**Directions:** Aim for an exact copy of the listing, without any images.

**Data extract:**
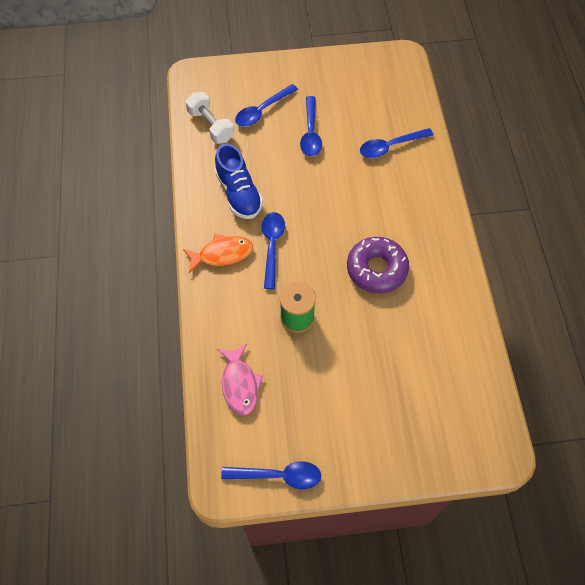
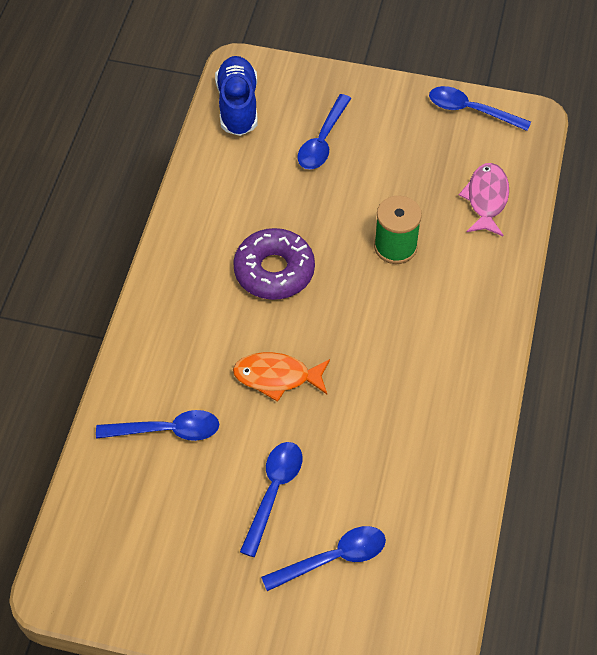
camera: 160 degrees left, 5 degrees down
orange fish [183,234,253,273] -> orange fish moved to [233,352,330,402]
white dumbbell [186,92,234,144] -> none
blue shoe [215,143,263,219] -> blue shoe moved to [215,56,257,136]
blue spoon [262,212,285,289] -> blue spoon moved to [297,94,351,169]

**Exercise result:**
camera: 160 degrees left, 5 degrees down
orange fish [183,234,253,273] -> orange fish moved to [233,352,330,402]
white dumbbell [186,92,234,144] -> none
blue shoe [215,143,263,219] -> blue shoe moved to [215,56,257,136]
blue spoon [262,212,285,289] -> blue spoon moved to [297,94,351,169]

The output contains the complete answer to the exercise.